DATA EXCERPTS section start

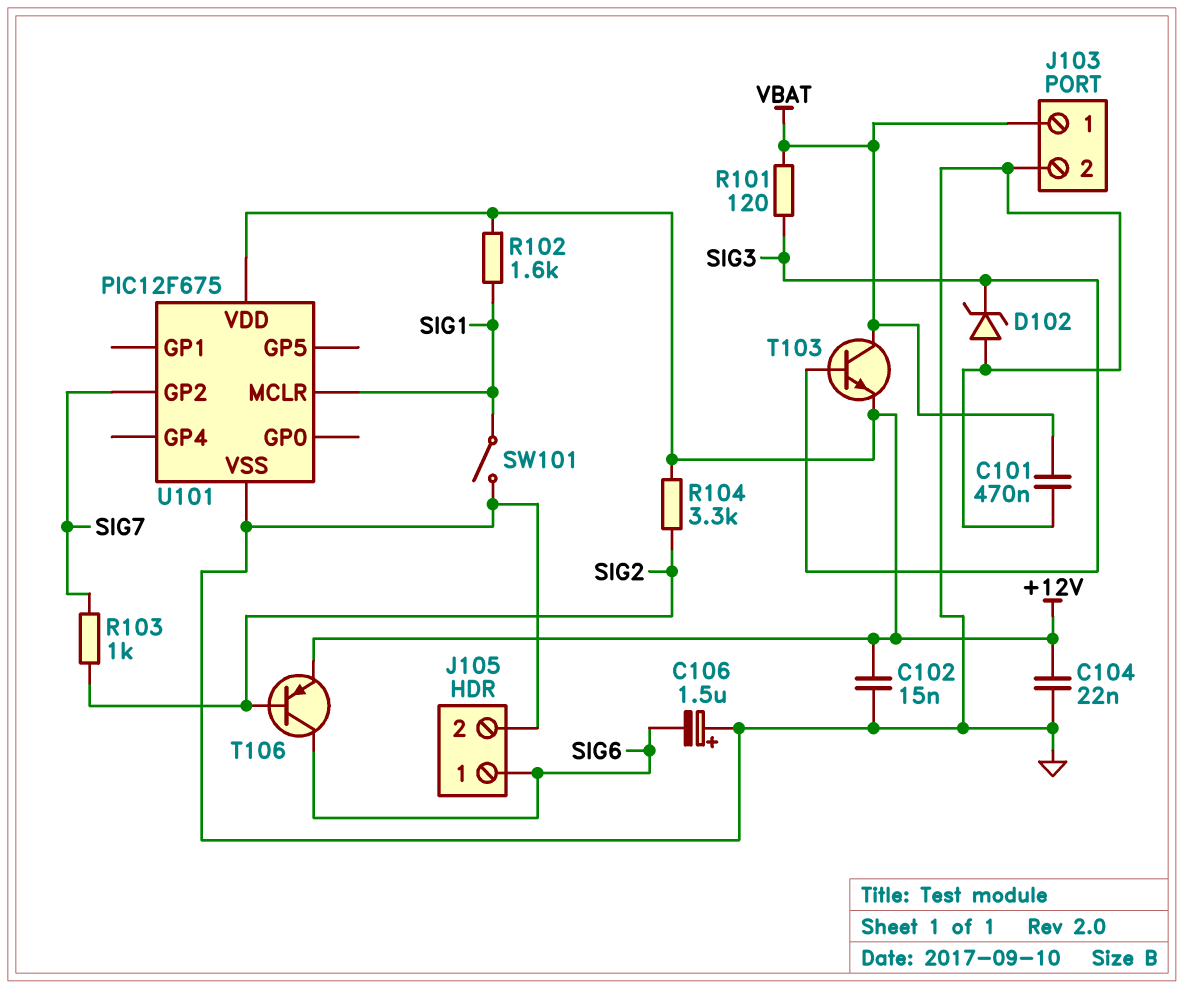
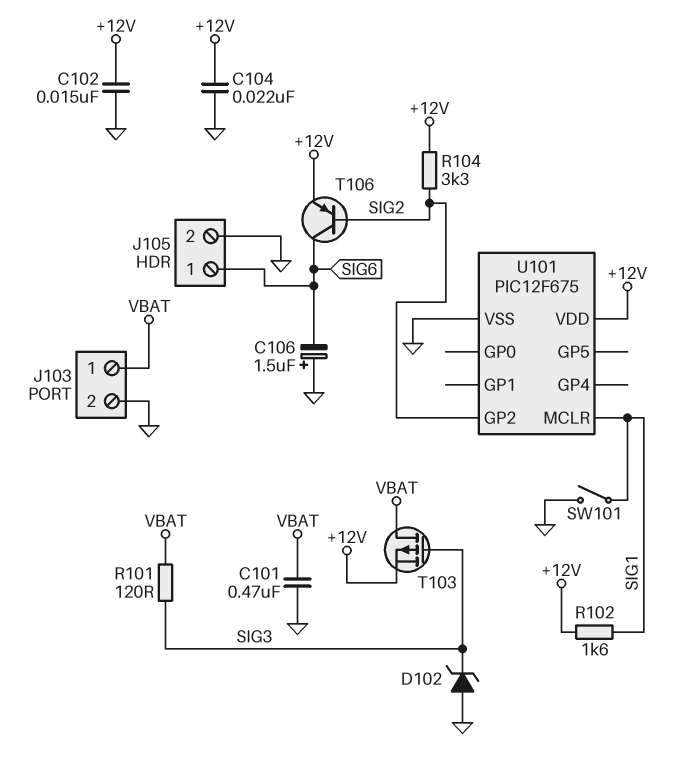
R103: 1k (SIG2, SIG7) -> none
T103: NPN (B SIG3, C VBAT, E +12V) -> PMOS (G SIG3, D VBAT, S +12V)
U101 pin GP2: SIG7 -> SIG2

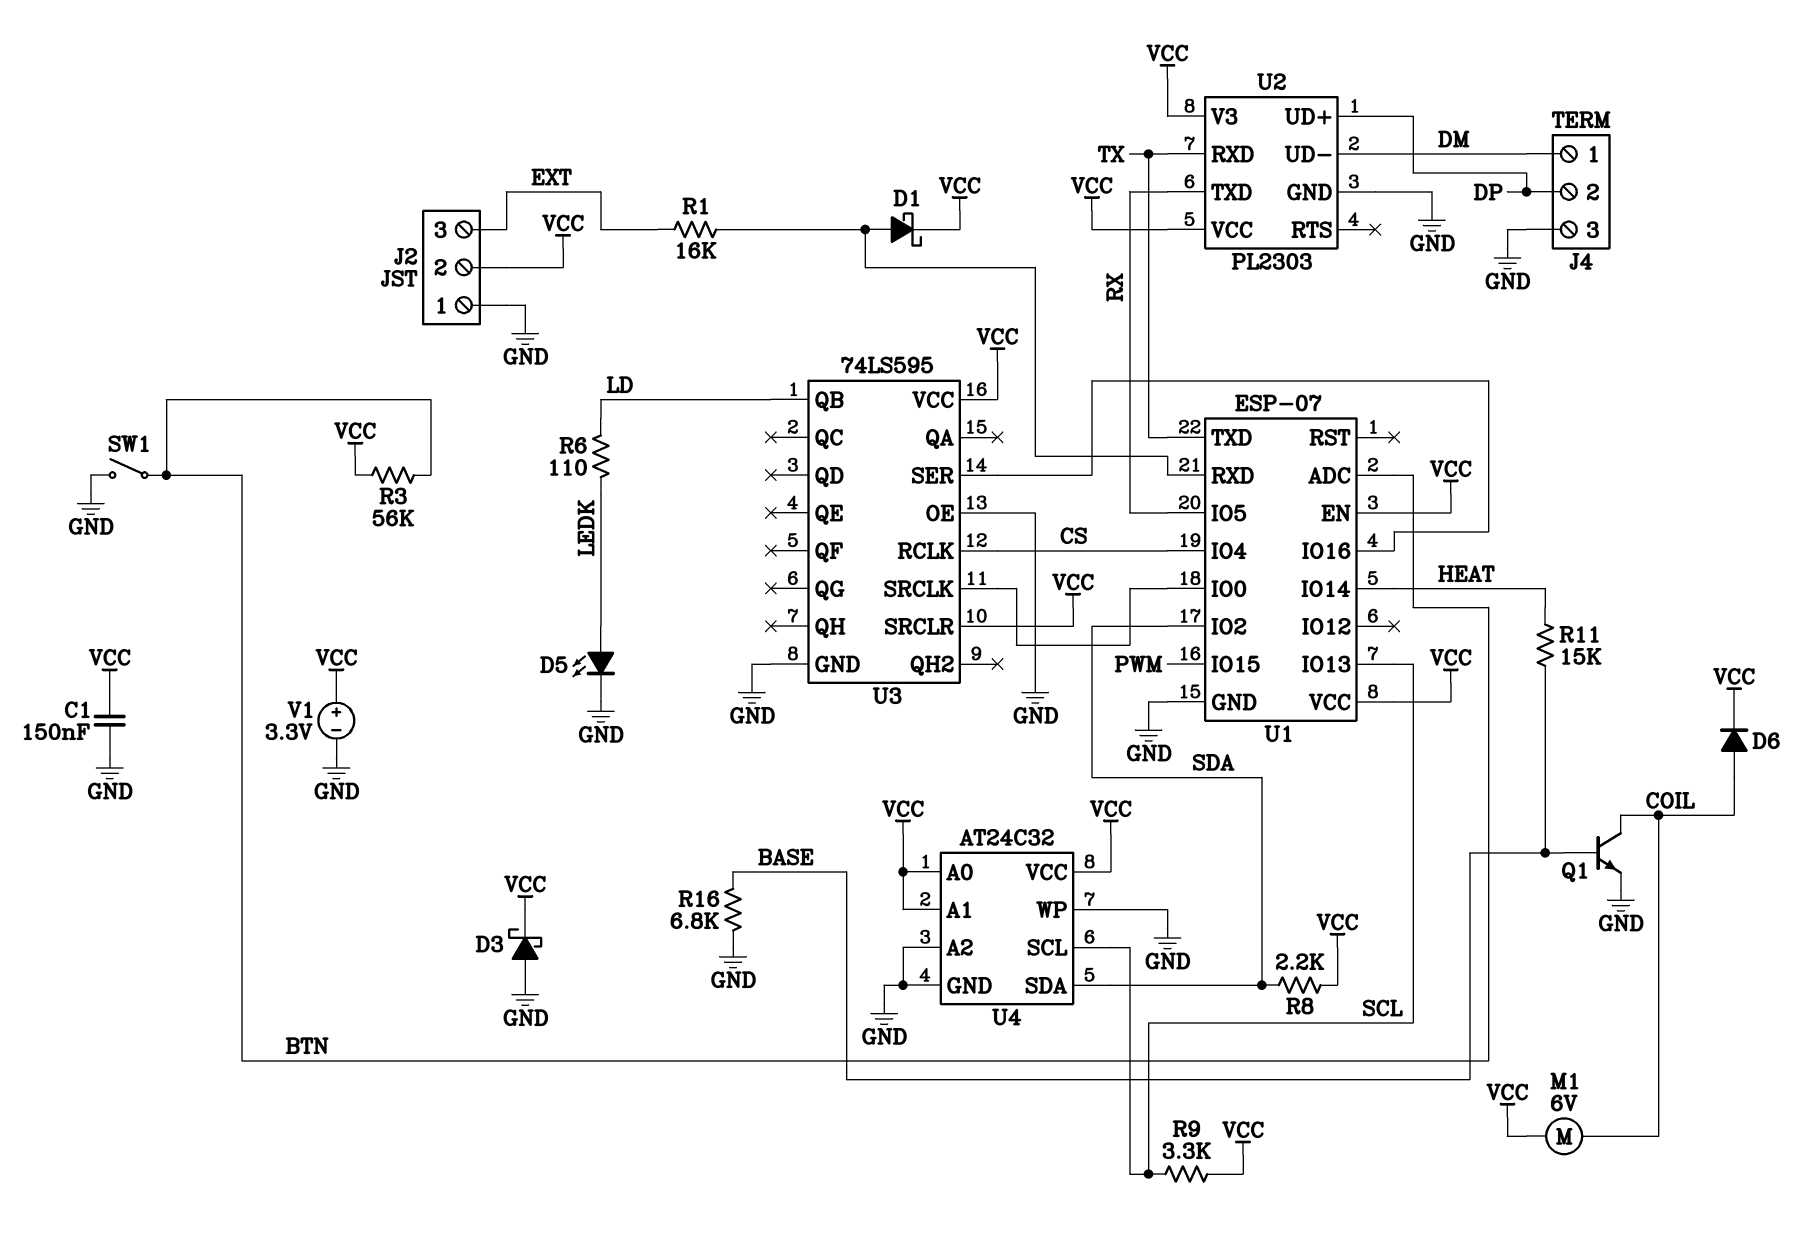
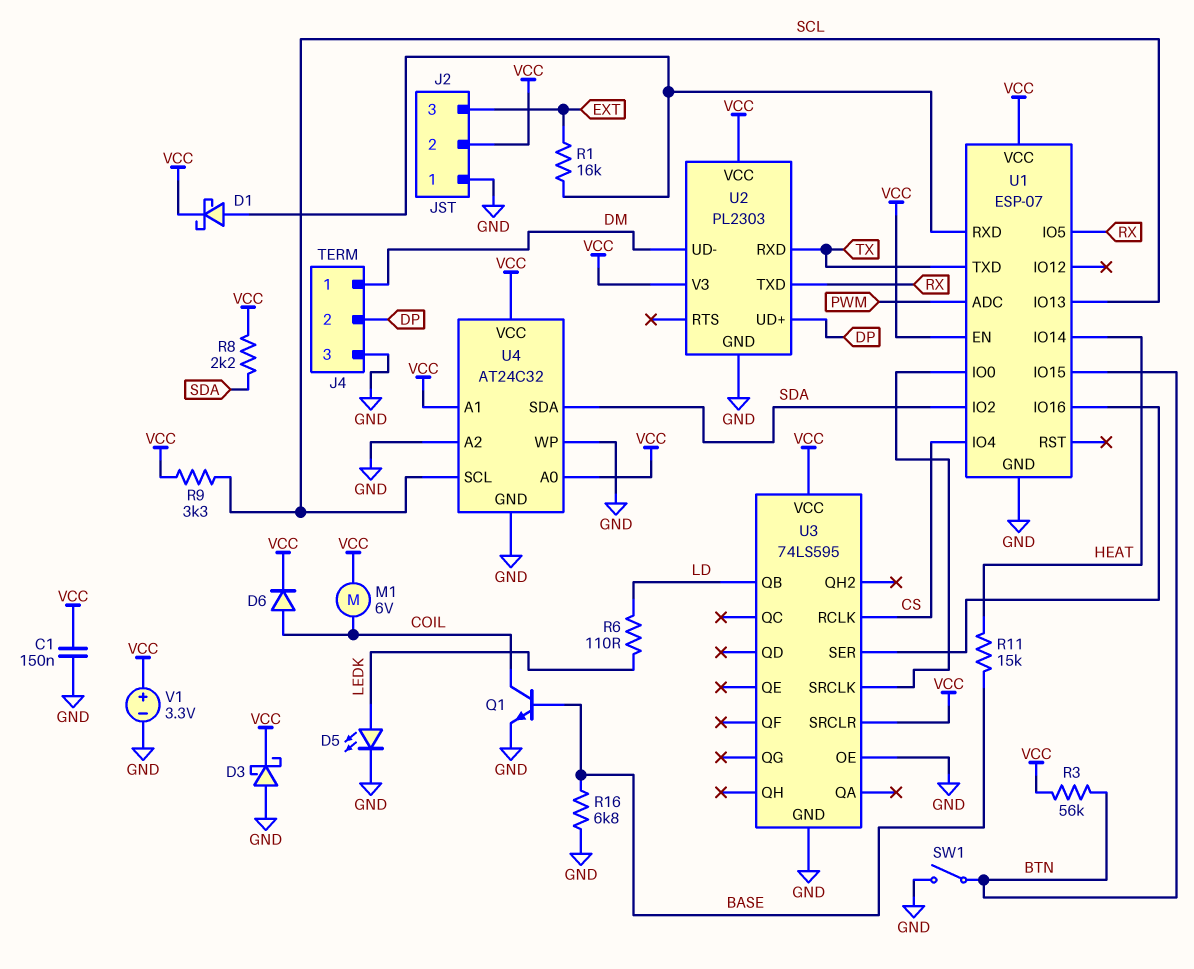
U1 pin ADC: BTN -> PWM
U1 pin IO15: PWM -> BTN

DATA EXCERPTS section end

TO DO: Please repeat all of the entries above word for word, but drop any pictures.

RESULT FOR THIS TASK:
R103: 1k (SIG2, SIG7) -> none
T103: NPN (B SIG3, C VBAT, E +12V) -> PMOS (G SIG3, D VBAT, S +12V)
U101 pin GP2: SIG7 -> SIG2

U1 pin ADC: BTN -> PWM
U1 pin IO15: PWM -> BTN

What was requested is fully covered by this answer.